» Given entries
----------------------------------------
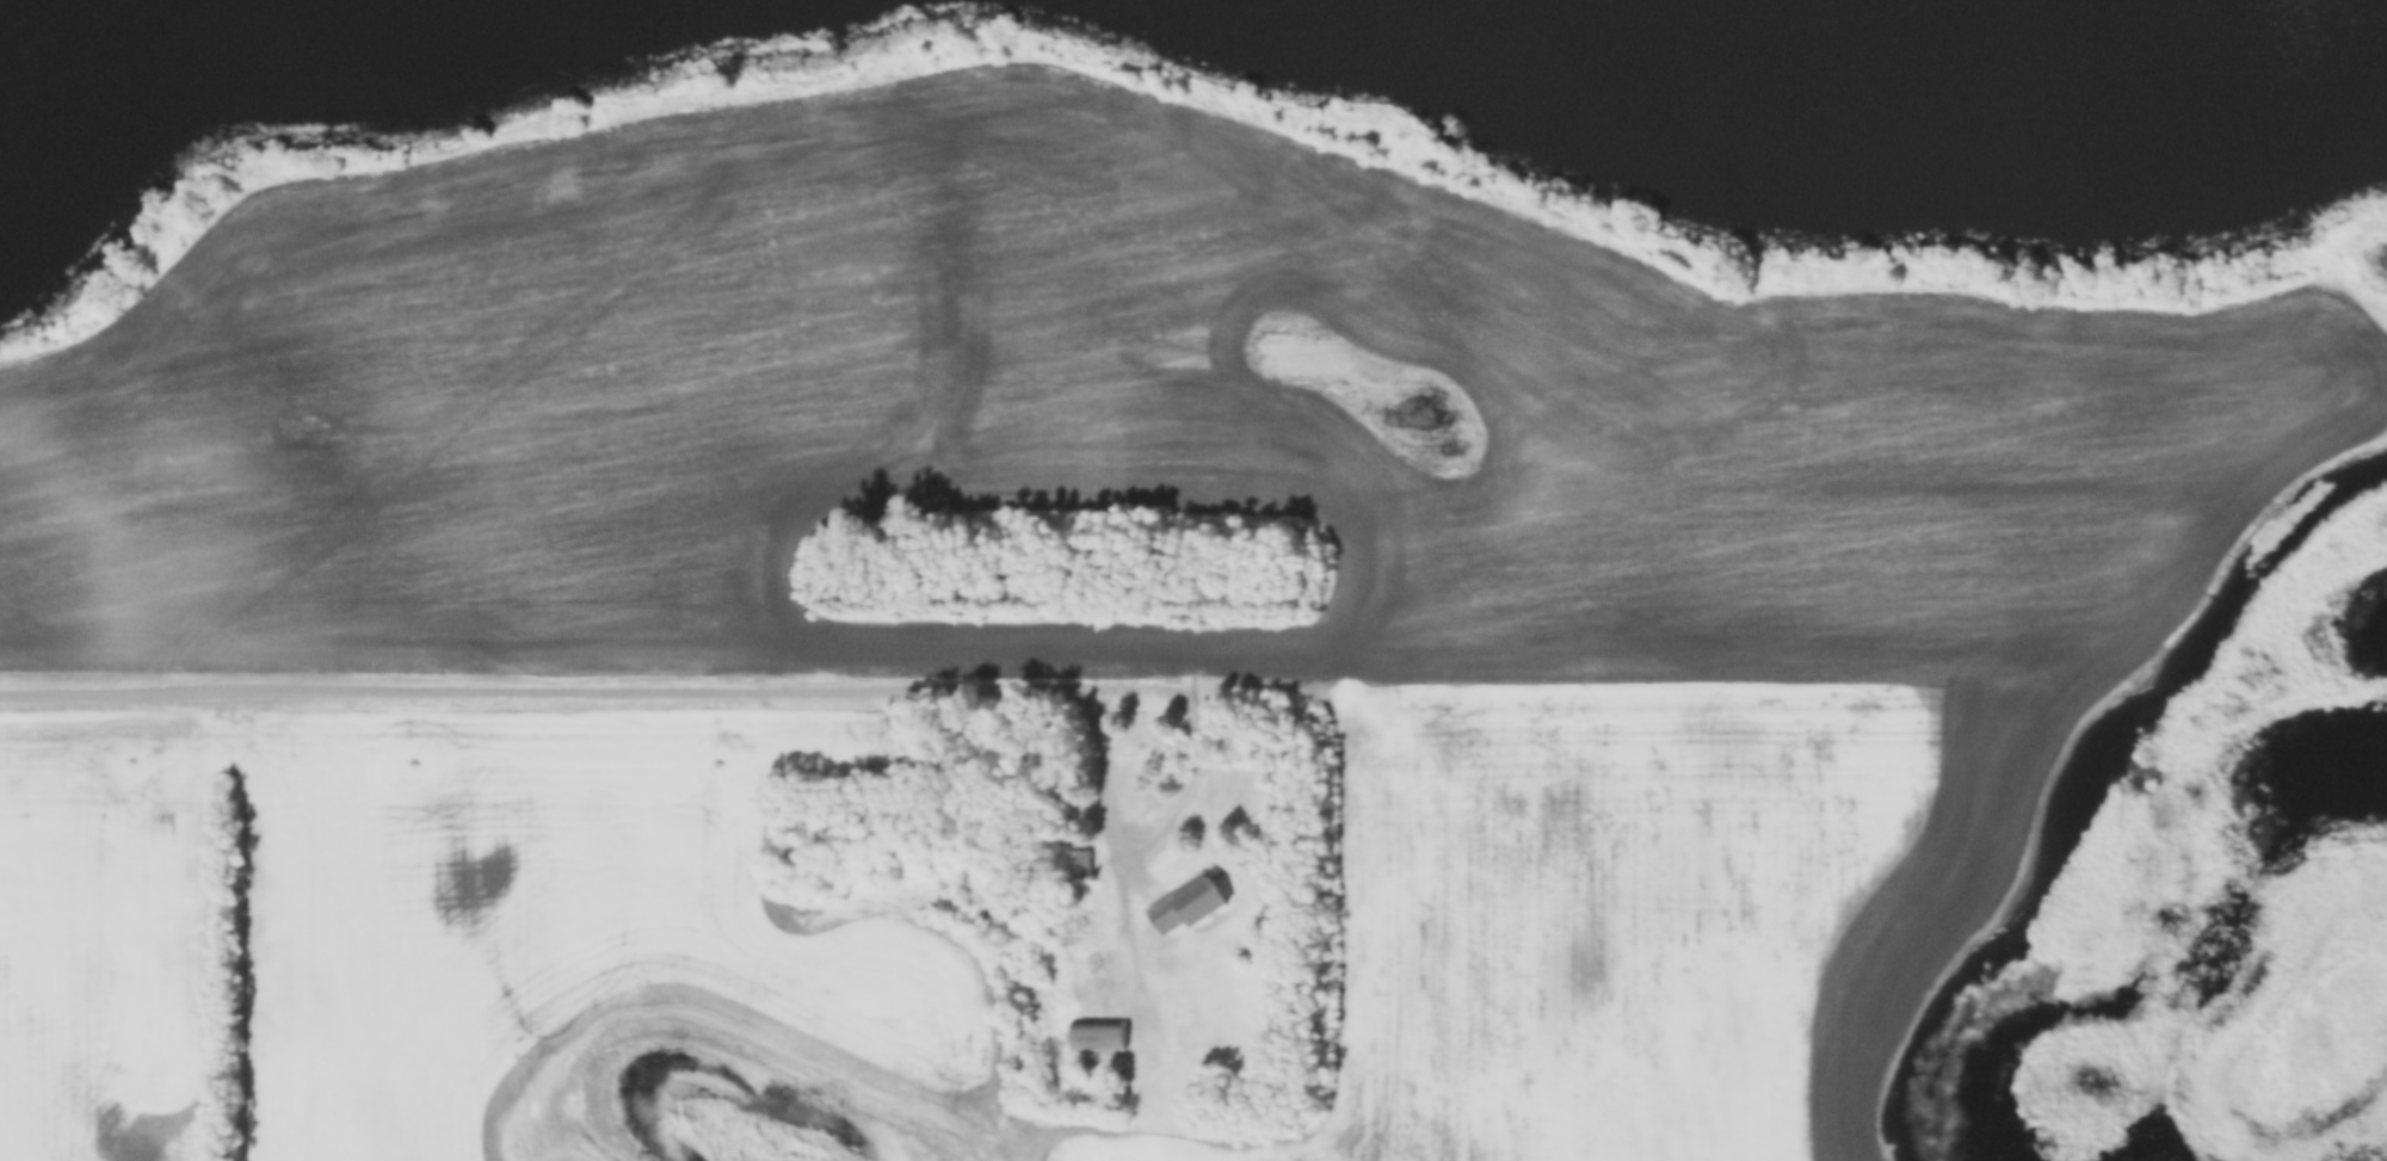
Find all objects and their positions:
road: (594, 691)
road: (1645, 691)
road: (1136, 845)
building: (1079, 855)
building: (1187, 898)
building: (1096, 1025)
building: (1120, 1053)
silo: (1120, 1053)
building: (1120, 1070)
silo: (1120, 1070)
building: (1120, 1088)
silo: (1120, 1088)

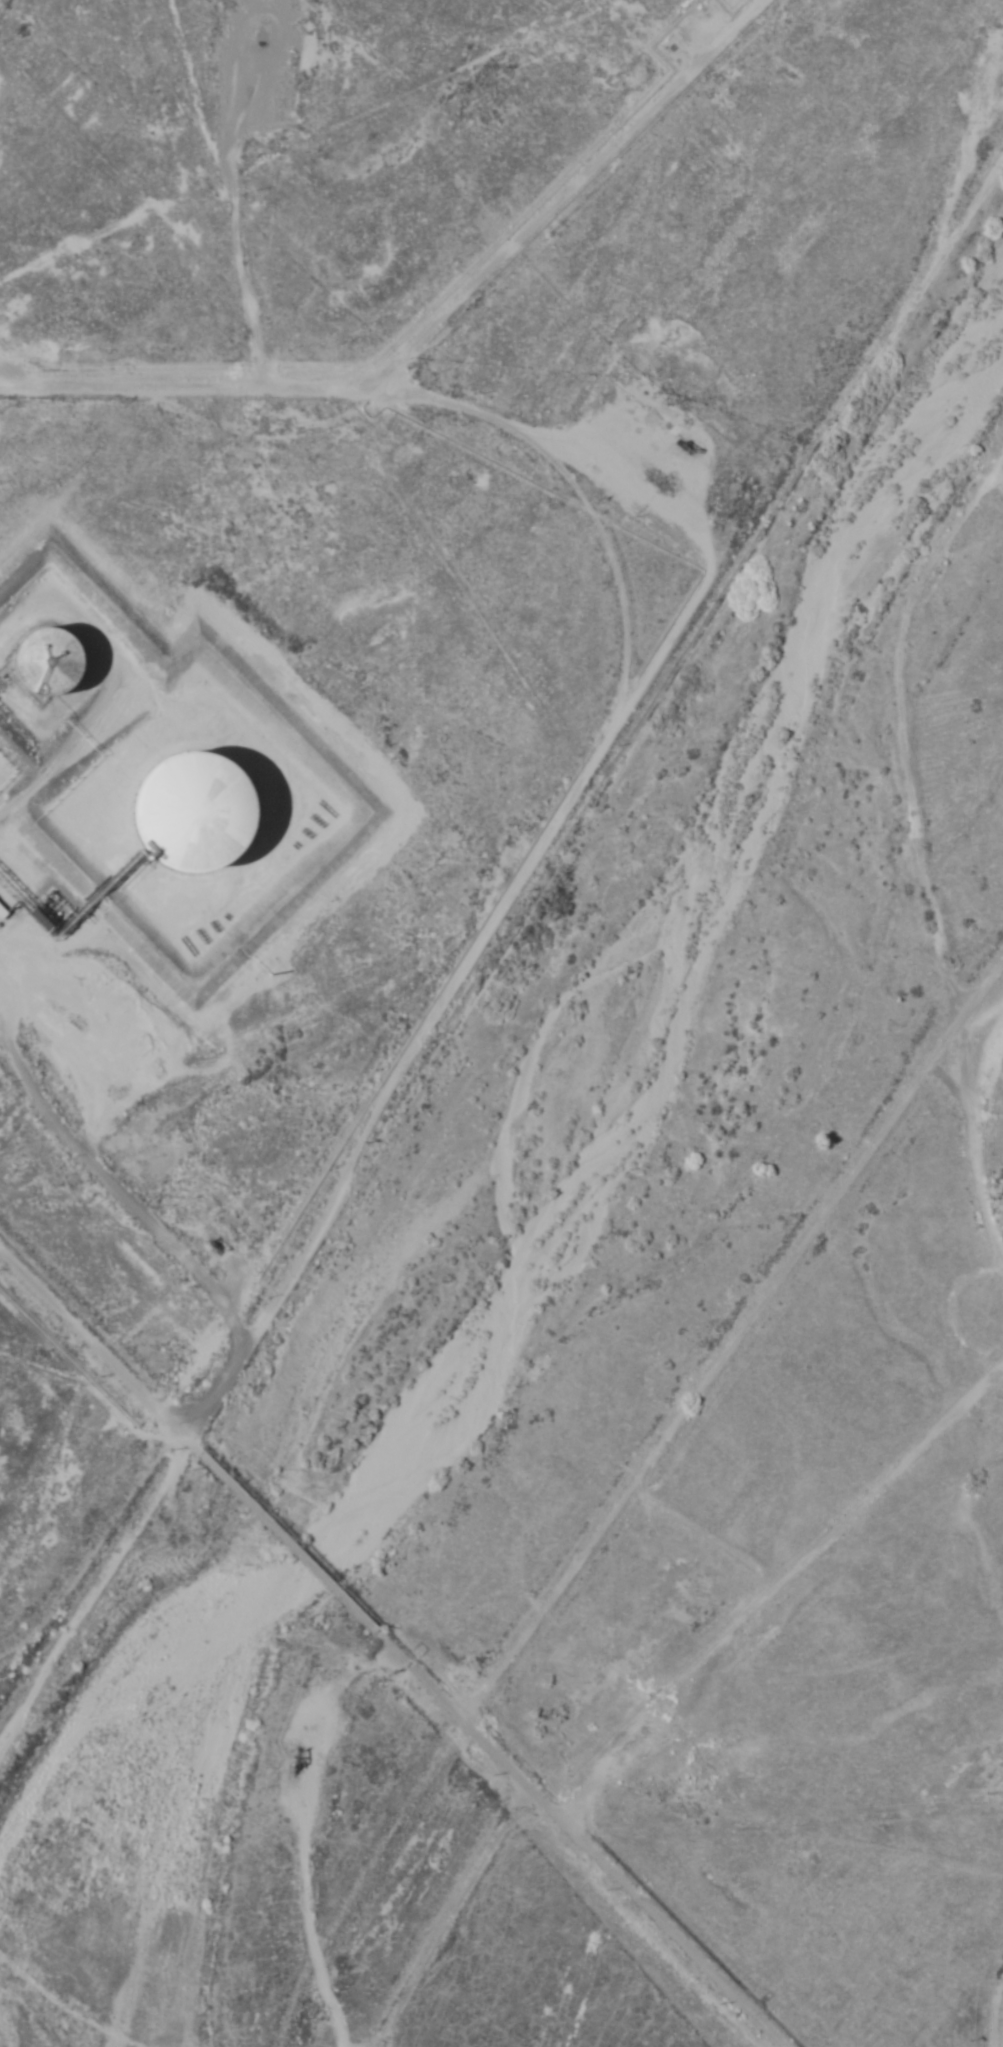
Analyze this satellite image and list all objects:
road: (570, 188)
road: (592, 481)
building: (56, 659)
building: (234, 811)
road: (538, 868)
road: (52, 901)
building: (3, 912)
river: (491, 1148)
road: (108, 1165)
road: (465, 1194)
road: (59, 1305)
road: (730, 1330)
road: (782, 1576)
road: (91, 1584)
road: (454, 1710)
road: (436, 1913)
road: (996, 2013)

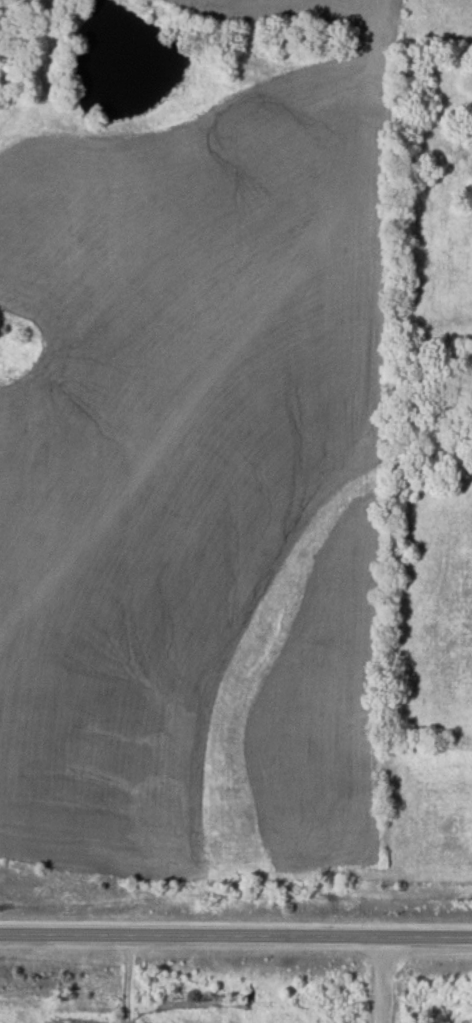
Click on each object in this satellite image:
road: (236, 933)
road: (379, 978)

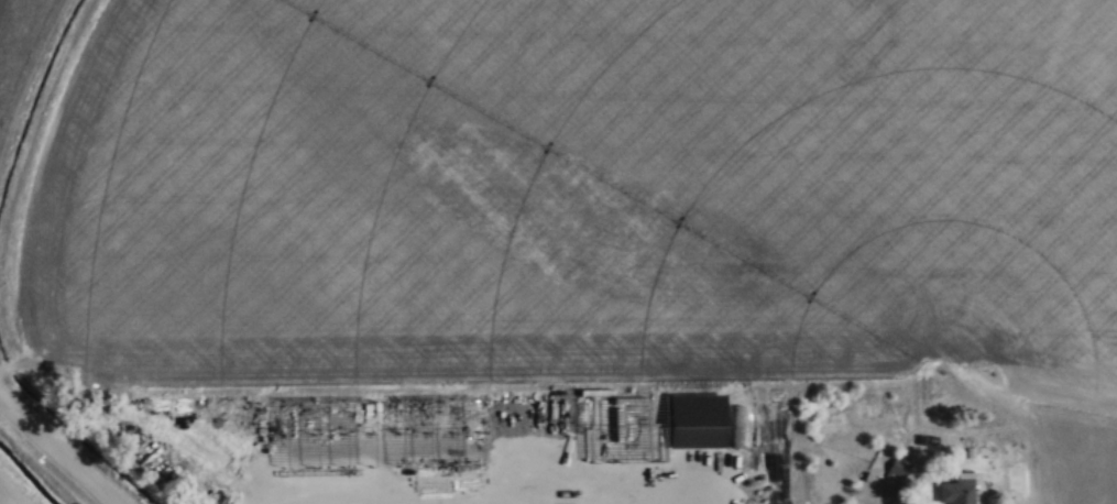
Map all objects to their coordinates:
road: (59, 447)
building: (899, 467)
road: (924, 481)
building: (956, 491)

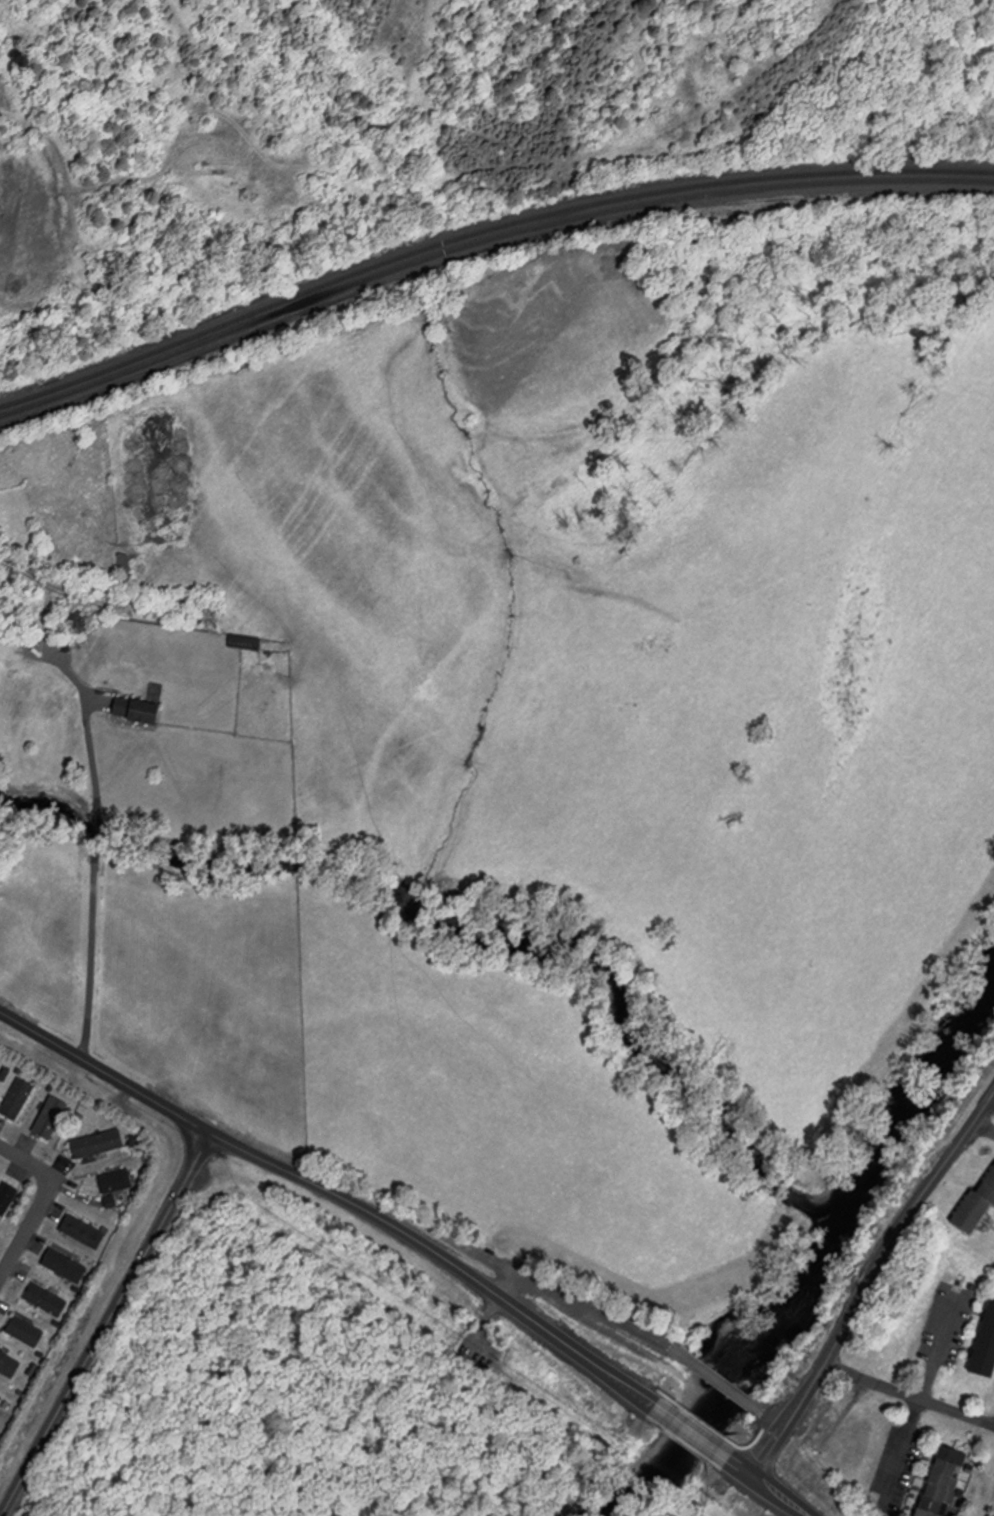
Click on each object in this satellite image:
railway: (484, 231)
railway: (484, 241)
road: (48, 568)
building: (246, 643)
building: (137, 711)
road: (92, 883)
building: (0, 1073)
road: (993, 1098)
building: (18, 1100)
building: (51, 1119)
road: (984, 1128)
building: (98, 1145)
building: (103, 1181)
road: (339, 1192)
building: (7, 1199)
road: (43, 1204)
building: (976, 1207)
building: (84, 1232)
building: (65, 1266)
river: (812, 1268)
road: (869, 1283)
building: (46, 1300)
road: (107, 1325)
building: (26, 1332)
building: (986, 1346)
building: (9, 1365)
road: (910, 1395)
building: (1, 1399)
road: (920, 1401)
road: (692, 1433)
building: (944, 1482)
road: (771, 1486)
----------------------------------------
Could you give back the full listing word for word, leaving out the images?

Find all objects and their positions:
road: (594, 691)
road: (1645, 691)
road: (1136, 845)
building: (1079, 855)
building: (1187, 898)
building: (1096, 1025)
building: (1120, 1053)
silo: (1120, 1053)
building: (1120, 1070)
silo: (1120, 1070)
building: (1120, 1088)
silo: (1120, 1088)

Analyze this satellite image and list all objects:
road: (570, 188)
road: (592, 481)
building: (56, 659)
building: (234, 811)
road: (538, 868)
road: (52, 901)
building: (3, 912)
river: (491, 1148)
road: (108, 1165)
road: (465, 1194)
road: (59, 1305)
road: (730, 1330)
road: (782, 1576)
road: (91, 1584)
road: (454, 1710)
road: (436, 1913)
road: (996, 2013)

Click on each object in this satellite image:
road: (236, 933)
road: (379, 978)

Map all objects to their coordinates:
road: (59, 447)
building: (899, 467)
road: (924, 481)
building: (956, 491)

Click on each object in this satellite image:
railway: (484, 231)
railway: (484, 241)
road: (48, 568)
building: (246, 643)
building: (137, 711)
road: (92, 883)
building: (0, 1073)
road: (993, 1098)
building: (18, 1100)
building: (51, 1119)
road: (984, 1128)
building: (98, 1145)
building: (103, 1181)
road: (339, 1192)
building: (7, 1199)
road: (43, 1204)
building: (976, 1207)
building: (84, 1232)
building: (65, 1266)
river: (812, 1268)
road: (869, 1283)
building: (46, 1300)
road: (107, 1325)
building: (26, 1332)
building: (986, 1346)
building: (9, 1365)
road: (910, 1395)
building: (1, 1399)
road: (920, 1401)
road: (692, 1433)
building: (944, 1482)
road: (771, 1486)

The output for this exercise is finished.